- **Work instruction**:
Your response is a verbatim copy of the listing, stripped of its images.

- **Data provided**:
BEGIN

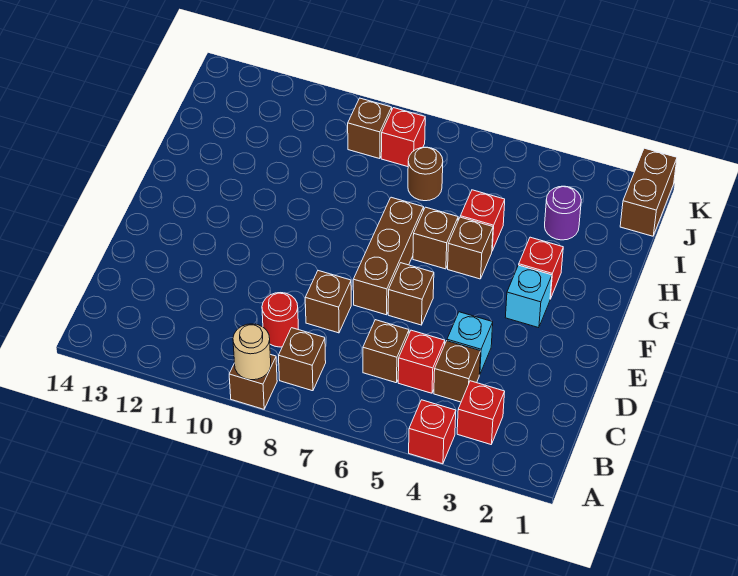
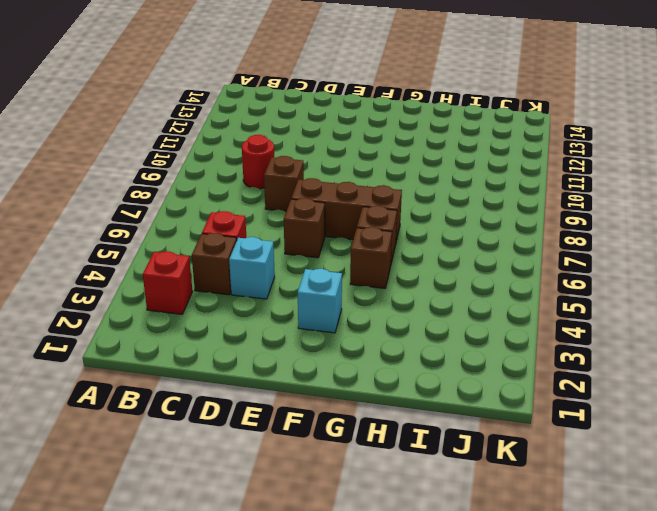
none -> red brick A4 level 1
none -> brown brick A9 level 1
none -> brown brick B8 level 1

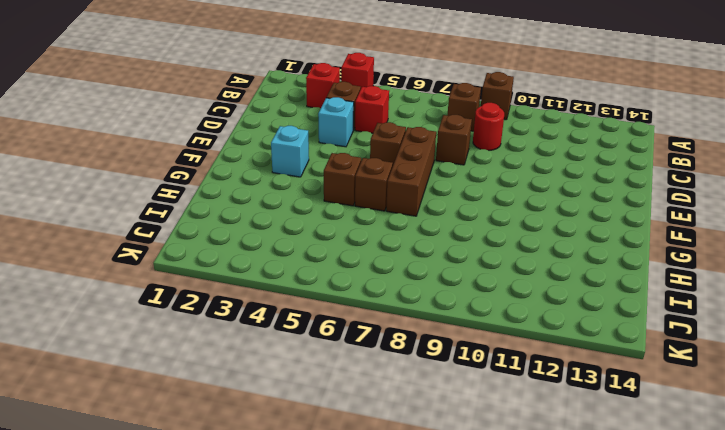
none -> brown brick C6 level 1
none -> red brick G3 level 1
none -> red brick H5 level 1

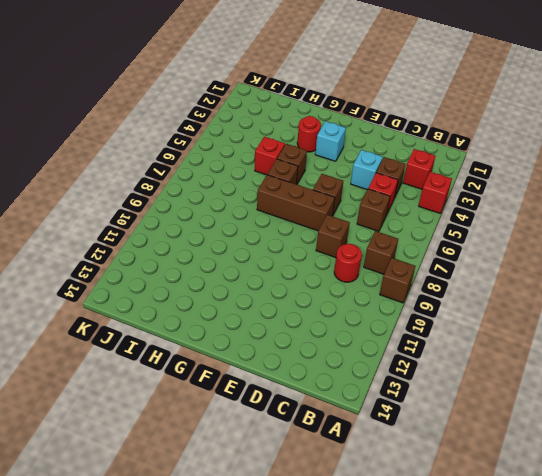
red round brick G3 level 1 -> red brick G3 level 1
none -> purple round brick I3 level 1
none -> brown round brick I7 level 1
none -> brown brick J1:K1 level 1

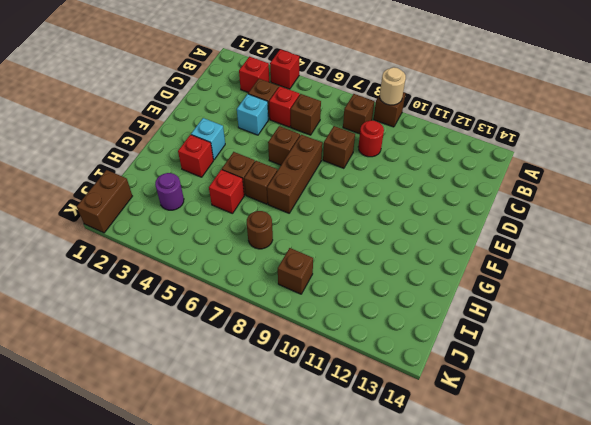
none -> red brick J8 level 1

END

- **Exercise result**:
none -> red brick A4 level 1
none -> brown brick A9 level 1
none -> brown brick B8 level 1

none -> brown brick C6 level 1
none -> red brick G3 level 1
none -> red brick H5 level 1

red round brick G3 level 1 -> red brick G3 level 1
none -> purple round brick I3 level 1
none -> brown round brick I7 level 1
none -> brown brick J1:K1 level 1

none -> red brick J8 level 1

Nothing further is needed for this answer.